Work instruction —
Look below for the line with "none -> green brick E4 level 2", then repeat it and all lines after it, exactly, minus any pictures.
Input material START
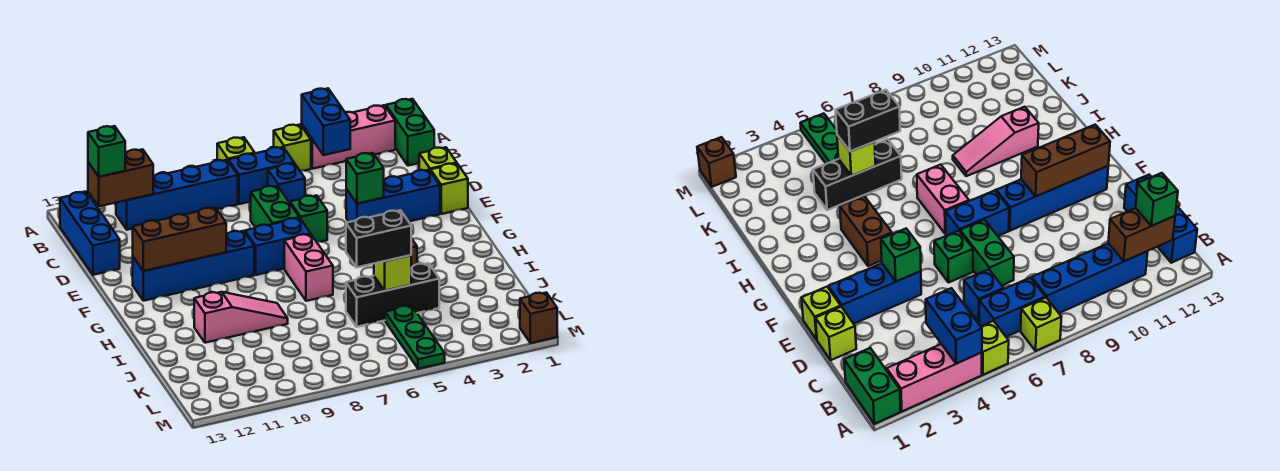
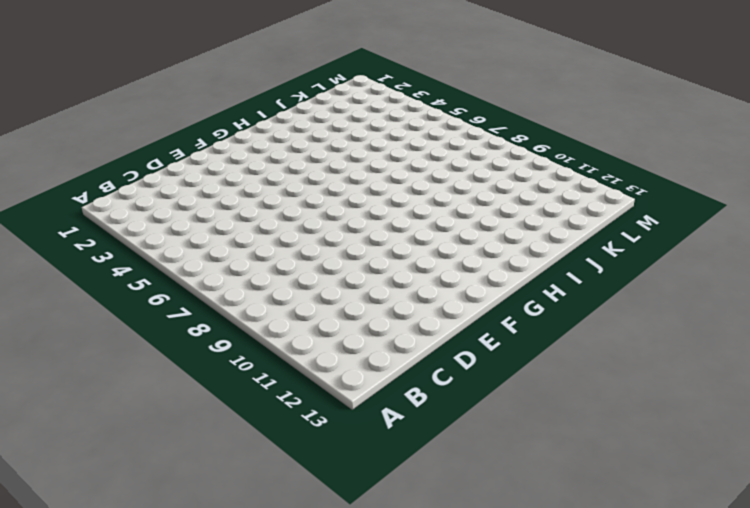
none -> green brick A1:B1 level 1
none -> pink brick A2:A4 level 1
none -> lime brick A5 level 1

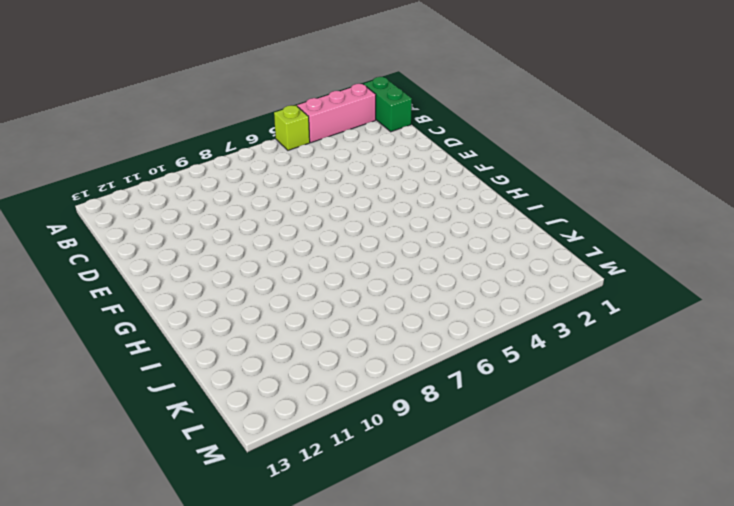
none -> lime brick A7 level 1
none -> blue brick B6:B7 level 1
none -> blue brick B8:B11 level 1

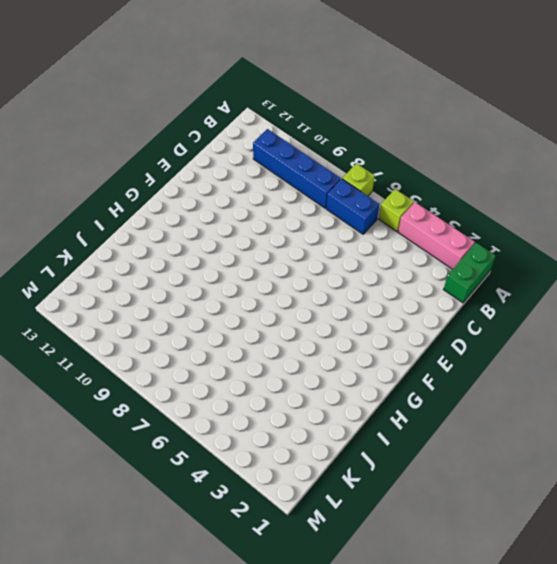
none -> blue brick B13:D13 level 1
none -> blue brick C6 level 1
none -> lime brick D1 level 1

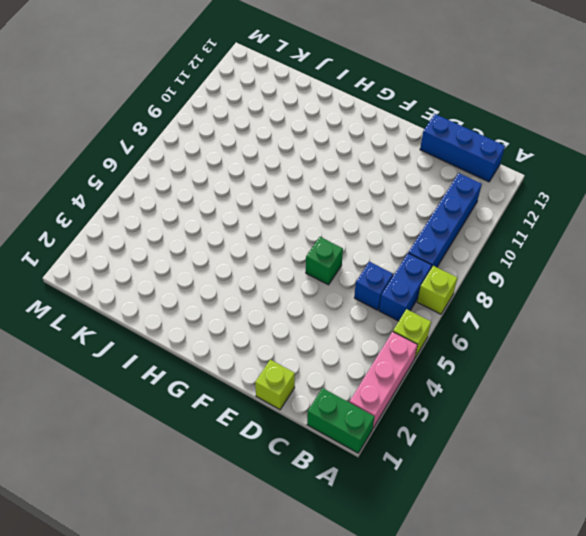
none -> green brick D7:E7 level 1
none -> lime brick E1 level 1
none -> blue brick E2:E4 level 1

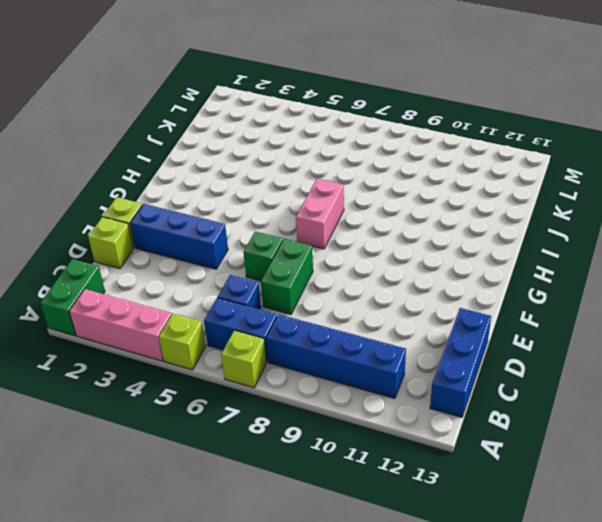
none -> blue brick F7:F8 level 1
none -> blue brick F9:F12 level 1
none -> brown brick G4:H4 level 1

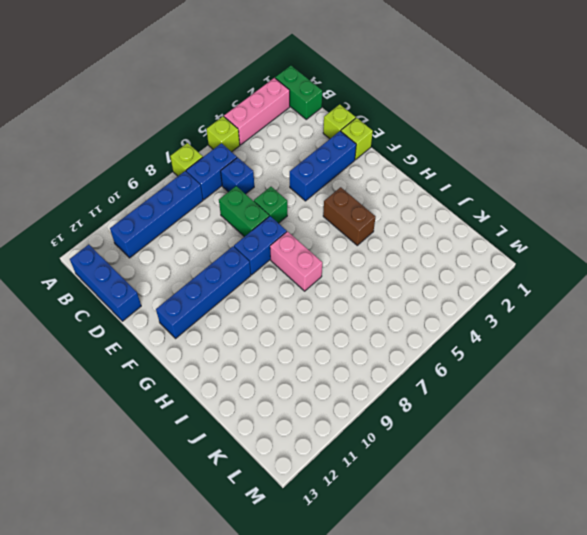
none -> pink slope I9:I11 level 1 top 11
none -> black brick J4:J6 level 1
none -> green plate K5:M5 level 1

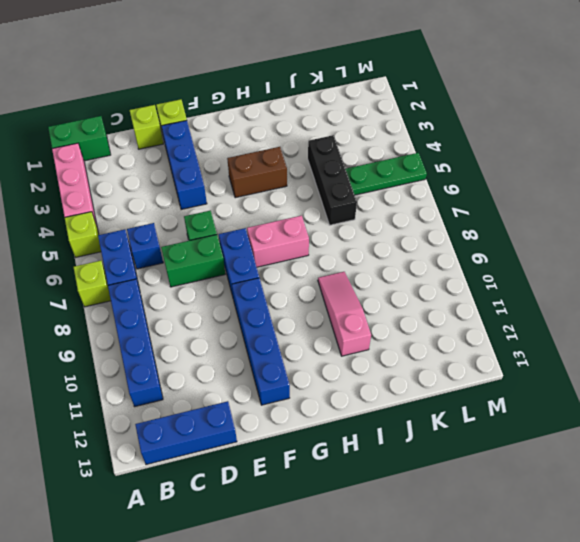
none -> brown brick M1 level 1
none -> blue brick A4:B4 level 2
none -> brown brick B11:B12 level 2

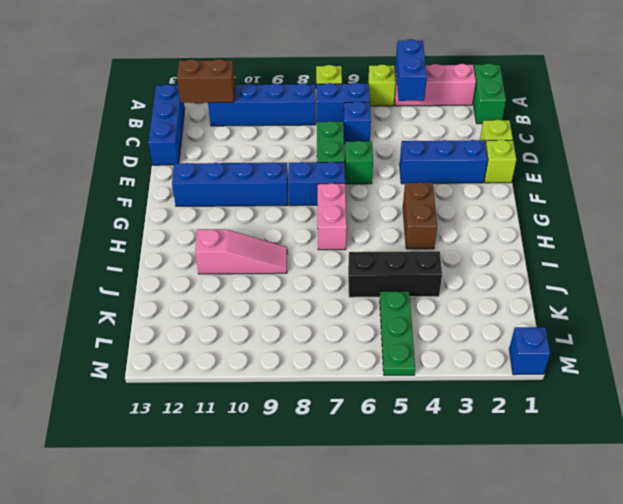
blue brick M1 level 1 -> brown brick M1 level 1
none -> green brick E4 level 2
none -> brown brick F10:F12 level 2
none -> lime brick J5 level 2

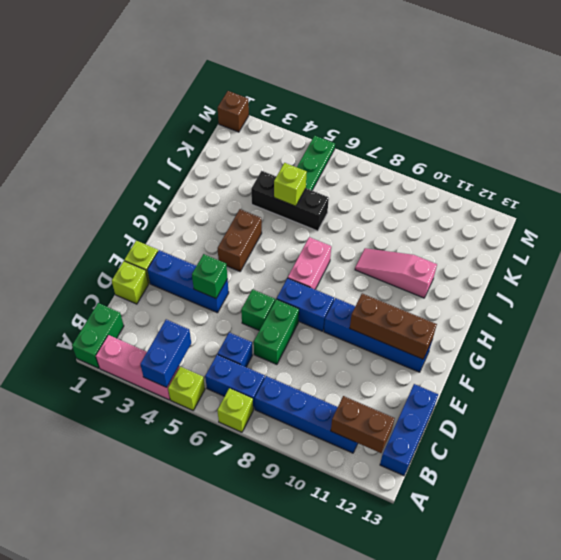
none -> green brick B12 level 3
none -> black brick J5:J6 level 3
Input material END
Exercise response —
none -> green brick E4 level 2
none -> brown brick F10:F12 level 2
none -> lime brick J5 level 2

none -> green brick B12 level 3
none -> black brick J5:J6 level 3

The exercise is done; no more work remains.